Your instructions> Set down exactly the lines of the records from the top to the line containing "none -> brown brick H5:H7 level 2"; include both.

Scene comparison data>
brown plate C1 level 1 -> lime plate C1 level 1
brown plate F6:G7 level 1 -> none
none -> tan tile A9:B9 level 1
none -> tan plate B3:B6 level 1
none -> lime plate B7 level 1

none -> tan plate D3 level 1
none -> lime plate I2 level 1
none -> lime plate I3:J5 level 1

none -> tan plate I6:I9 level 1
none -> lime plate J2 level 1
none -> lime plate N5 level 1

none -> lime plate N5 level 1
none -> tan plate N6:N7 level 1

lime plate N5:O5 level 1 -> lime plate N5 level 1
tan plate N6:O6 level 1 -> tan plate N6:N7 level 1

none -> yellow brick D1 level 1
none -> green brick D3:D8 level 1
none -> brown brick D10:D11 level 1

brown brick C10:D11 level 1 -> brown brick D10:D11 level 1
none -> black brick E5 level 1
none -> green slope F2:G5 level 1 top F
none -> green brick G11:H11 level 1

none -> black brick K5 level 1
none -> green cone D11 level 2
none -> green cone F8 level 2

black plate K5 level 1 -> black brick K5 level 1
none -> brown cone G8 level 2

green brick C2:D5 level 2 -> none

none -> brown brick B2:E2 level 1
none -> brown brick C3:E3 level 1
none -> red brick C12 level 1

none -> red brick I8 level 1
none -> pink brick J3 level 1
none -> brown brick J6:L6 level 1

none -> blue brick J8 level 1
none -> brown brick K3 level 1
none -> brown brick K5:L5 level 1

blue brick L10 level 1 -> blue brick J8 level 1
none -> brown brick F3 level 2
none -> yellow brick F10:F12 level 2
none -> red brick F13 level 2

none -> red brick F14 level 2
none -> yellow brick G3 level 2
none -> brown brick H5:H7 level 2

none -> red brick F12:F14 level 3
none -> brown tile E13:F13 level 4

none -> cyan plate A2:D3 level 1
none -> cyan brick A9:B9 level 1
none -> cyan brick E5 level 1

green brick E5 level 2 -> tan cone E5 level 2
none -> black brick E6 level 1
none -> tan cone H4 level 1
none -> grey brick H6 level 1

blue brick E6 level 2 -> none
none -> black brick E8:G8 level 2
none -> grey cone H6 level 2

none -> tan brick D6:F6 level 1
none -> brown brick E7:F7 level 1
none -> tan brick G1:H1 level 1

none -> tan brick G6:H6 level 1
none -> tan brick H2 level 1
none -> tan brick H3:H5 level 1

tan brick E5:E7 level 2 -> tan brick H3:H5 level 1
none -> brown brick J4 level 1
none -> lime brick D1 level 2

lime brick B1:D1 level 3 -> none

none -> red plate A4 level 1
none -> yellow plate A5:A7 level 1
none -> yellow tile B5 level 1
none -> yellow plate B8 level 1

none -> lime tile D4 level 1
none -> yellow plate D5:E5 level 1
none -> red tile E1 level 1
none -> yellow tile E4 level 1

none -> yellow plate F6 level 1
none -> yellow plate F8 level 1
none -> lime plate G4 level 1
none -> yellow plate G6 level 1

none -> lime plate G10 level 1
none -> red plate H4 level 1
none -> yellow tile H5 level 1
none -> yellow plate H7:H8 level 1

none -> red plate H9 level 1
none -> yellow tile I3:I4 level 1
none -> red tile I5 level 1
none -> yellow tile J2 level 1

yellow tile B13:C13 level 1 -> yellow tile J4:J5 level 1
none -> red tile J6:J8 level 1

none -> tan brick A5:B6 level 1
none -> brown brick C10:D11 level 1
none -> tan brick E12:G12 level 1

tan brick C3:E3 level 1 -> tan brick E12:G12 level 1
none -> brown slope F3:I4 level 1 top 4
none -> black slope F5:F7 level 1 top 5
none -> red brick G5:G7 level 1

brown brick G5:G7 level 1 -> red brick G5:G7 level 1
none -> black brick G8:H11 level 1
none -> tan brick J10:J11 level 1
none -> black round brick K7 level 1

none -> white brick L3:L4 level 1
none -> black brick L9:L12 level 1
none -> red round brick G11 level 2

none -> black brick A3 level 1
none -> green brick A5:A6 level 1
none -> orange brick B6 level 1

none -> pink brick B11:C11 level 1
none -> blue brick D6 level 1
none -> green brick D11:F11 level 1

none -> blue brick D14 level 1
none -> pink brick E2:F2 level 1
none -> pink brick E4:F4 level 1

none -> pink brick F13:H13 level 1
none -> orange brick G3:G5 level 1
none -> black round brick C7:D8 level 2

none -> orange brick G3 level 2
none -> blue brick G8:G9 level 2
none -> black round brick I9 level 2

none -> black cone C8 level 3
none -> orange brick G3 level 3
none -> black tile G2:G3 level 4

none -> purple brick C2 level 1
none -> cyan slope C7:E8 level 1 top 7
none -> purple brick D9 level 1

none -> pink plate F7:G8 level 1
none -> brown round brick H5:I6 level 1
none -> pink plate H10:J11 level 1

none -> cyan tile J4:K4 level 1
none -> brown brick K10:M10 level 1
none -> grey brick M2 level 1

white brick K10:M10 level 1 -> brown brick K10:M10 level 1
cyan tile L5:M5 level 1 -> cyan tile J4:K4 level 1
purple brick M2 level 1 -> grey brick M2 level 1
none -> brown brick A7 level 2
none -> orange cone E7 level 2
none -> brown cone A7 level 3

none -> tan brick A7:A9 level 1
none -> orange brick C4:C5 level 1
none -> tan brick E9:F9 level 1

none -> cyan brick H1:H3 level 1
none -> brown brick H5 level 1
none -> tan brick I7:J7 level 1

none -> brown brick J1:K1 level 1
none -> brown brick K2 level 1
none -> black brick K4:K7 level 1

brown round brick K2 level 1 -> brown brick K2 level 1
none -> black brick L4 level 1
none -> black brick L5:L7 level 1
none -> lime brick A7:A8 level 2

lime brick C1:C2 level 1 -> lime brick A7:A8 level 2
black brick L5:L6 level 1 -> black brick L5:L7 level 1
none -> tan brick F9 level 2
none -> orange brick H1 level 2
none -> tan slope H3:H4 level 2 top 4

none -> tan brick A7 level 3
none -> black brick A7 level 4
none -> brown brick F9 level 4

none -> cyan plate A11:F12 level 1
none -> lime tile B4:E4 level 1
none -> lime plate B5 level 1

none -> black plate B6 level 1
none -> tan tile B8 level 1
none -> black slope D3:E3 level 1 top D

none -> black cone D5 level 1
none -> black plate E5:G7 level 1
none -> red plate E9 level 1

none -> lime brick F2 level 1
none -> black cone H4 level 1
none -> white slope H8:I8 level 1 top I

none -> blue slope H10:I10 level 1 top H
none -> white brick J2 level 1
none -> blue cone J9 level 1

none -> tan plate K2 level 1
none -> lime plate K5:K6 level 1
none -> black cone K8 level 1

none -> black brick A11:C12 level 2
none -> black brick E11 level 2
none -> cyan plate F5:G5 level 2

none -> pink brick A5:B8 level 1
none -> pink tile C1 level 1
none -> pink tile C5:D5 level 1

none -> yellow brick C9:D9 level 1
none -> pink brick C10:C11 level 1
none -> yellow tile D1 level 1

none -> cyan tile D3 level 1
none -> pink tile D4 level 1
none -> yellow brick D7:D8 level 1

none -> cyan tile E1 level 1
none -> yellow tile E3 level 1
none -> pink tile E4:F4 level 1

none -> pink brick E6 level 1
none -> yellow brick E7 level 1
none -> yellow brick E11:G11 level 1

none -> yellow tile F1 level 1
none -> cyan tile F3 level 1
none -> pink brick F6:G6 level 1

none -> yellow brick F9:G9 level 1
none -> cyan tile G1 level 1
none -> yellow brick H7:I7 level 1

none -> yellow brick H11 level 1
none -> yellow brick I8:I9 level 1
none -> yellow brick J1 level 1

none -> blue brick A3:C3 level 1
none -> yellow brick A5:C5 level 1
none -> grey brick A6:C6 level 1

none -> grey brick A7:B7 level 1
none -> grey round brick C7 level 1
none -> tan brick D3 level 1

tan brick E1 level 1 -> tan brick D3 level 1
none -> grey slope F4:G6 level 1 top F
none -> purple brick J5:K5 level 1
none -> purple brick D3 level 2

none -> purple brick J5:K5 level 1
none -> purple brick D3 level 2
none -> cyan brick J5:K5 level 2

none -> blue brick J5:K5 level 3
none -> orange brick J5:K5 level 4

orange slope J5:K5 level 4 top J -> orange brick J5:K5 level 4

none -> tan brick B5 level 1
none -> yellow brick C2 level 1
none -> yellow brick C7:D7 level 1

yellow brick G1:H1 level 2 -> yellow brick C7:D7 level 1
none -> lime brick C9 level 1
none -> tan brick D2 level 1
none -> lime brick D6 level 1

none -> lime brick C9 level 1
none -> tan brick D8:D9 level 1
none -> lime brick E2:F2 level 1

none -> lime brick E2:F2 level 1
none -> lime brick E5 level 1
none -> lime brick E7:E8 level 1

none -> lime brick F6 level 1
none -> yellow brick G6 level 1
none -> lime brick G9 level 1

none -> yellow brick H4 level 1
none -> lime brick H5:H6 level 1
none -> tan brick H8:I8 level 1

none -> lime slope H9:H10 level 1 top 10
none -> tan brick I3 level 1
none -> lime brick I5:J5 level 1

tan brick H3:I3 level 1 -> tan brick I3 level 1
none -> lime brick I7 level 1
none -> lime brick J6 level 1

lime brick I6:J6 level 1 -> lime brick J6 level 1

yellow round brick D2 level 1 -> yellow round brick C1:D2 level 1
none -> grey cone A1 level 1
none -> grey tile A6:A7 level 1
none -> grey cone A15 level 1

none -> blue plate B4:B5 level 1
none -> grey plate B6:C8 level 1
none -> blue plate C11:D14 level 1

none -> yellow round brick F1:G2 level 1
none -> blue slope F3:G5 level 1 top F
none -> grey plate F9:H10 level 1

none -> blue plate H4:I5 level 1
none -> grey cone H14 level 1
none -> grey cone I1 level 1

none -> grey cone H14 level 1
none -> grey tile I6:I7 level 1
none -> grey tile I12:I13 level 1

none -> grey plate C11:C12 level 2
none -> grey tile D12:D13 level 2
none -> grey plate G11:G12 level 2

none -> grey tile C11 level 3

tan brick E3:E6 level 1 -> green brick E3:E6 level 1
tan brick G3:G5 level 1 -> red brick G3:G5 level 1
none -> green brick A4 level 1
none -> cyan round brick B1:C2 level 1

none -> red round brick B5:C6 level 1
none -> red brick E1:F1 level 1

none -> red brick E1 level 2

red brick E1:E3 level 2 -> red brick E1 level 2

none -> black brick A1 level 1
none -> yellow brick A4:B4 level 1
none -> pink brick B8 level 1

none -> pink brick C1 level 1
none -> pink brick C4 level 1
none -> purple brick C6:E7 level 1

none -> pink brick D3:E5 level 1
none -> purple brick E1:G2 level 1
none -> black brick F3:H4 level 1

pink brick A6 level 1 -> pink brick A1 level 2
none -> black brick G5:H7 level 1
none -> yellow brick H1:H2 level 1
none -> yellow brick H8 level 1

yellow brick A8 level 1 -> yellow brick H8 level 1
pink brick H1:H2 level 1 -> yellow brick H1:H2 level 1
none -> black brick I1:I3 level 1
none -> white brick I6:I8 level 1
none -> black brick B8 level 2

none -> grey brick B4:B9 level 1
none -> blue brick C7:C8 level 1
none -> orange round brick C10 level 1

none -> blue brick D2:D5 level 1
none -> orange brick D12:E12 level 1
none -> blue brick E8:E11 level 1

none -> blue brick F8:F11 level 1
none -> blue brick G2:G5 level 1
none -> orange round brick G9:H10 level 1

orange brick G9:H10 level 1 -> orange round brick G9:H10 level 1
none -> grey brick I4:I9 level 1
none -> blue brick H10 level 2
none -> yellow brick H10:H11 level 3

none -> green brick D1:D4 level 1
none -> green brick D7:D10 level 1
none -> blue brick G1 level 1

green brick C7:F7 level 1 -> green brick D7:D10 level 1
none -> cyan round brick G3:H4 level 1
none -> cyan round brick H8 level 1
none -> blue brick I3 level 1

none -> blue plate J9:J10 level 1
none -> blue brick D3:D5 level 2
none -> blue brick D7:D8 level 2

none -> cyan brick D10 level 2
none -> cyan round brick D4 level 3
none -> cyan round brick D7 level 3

Output below>
brown plate C1 level 1 -> lime plate C1 level 1
brown plate F6:G7 level 1 -> none
none -> tan tile A9:B9 level 1
none -> tan plate B3:B6 level 1
none -> lime plate B7 level 1

none -> tan plate D3 level 1
none -> lime plate I2 level 1
none -> lime plate I3:J5 level 1

none -> tan plate I6:I9 level 1
none -> lime plate J2 level 1
none -> lime plate N5 level 1

none -> lime plate N5 level 1
none -> tan plate N6:N7 level 1

lime plate N5:O5 level 1 -> lime plate N5 level 1
tan plate N6:O6 level 1 -> tan plate N6:N7 level 1

none -> yellow brick D1 level 1
none -> green brick D3:D8 level 1
none -> brown brick D10:D11 level 1

brown brick C10:D11 level 1 -> brown brick D10:D11 level 1
none -> black brick E5 level 1
none -> green slope F2:G5 level 1 top F
none -> green brick G11:H11 level 1

none -> black brick K5 level 1
none -> green cone D11 level 2
none -> green cone F8 level 2

black plate K5 level 1 -> black brick K5 level 1
none -> brown cone G8 level 2

green brick C2:D5 level 2 -> none

none -> brown brick B2:E2 level 1
none -> brown brick C3:E3 level 1
none -> red brick C12 level 1

none -> red brick I8 level 1
none -> pink brick J3 level 1
none -> brown brick J6:L6 level 1

none -> blue brick J8 level 1
none -> brown brick K3 level 1
none -> brown brick K5:L5 level 1

blue brick L10 level 1 -> blue brick J8 level 1
none -> brown brick F3 level 2
none -> yellow brick F10:F12 level 2
none -> red brick F13 level 2

none -> red brick F14 level 2
none -> yellow brick G3 level 2
none -> brown brick H5:H7 level 2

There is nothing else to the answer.